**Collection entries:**
-- Opening Marker --
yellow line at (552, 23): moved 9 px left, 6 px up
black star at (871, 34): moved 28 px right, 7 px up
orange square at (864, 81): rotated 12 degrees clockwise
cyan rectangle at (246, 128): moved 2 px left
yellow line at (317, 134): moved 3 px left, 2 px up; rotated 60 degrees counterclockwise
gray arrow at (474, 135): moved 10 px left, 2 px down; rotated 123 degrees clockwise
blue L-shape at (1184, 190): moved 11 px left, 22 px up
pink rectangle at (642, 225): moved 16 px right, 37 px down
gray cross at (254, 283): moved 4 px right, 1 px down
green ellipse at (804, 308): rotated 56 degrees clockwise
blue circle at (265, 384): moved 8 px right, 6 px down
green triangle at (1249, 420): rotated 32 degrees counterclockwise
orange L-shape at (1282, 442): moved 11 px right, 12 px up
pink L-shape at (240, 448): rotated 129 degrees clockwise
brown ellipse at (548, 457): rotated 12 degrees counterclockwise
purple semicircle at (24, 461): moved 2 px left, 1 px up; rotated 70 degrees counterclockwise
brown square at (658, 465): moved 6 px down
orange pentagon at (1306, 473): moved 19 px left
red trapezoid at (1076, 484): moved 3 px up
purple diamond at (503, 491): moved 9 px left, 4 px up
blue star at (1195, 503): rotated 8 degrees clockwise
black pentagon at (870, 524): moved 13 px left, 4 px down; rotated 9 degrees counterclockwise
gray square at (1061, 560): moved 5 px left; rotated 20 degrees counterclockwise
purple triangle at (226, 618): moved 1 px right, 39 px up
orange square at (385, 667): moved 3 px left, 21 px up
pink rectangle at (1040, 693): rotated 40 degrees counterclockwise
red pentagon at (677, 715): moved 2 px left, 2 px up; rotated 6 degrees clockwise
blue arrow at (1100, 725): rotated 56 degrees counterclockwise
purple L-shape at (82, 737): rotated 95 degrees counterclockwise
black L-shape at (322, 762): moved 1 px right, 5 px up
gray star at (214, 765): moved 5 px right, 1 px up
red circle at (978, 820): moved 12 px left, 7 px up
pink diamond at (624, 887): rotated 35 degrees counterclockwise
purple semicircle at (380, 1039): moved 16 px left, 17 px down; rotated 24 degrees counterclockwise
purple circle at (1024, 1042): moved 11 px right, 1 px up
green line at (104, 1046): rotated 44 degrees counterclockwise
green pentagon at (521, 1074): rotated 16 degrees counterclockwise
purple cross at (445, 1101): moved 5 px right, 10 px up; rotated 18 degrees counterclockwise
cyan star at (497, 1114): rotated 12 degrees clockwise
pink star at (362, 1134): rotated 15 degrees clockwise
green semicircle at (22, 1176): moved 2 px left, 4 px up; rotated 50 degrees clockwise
-- Closing Marker --
-- Opening Marker --
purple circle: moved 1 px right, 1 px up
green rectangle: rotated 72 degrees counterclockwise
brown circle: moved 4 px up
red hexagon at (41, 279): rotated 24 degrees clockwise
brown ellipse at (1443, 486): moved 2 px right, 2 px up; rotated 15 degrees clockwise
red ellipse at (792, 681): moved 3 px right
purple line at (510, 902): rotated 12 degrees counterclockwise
-- Closing Marker --
**Work item:** In the entries above, find the line with "black pentagon at" and the line with "pink diamond at", then restate word for word both of them and every line between, with nothing more.

**Your solution:**
black pentagon at (870, 524): moved 13 px left, 4 px down; rotated 9 degrees counterclockwise
gray square at (1061, 560): moved 5 px left; rotated 20 degrees counterclockwise
purple triangle at (226, 618): moved 1 px right, 39 px up
orange square at (385, 667): moved 3 px left, 21 px up
pink rectangle at (1040, 693): rotated 40 degrees counterclockwise
red pentagon at (677, 715): moved 2 px left, 2 px up; rotated 6 degrees clockwise
blue arrow at (1100, 725): rotated 56 degrees counterclockwise
purple L-shape at (82, 737): rotated 95 degrees counterclockwise
black L-shape at (322, 762): moved 1 px right, 5 px up
gray star at (214, 765): moved 5 px right, 1 px up
red circle at (978, 820): moved 12 px left, 7 px up
pink diamond at (624, 887): rotated 35 degrees counterclockwise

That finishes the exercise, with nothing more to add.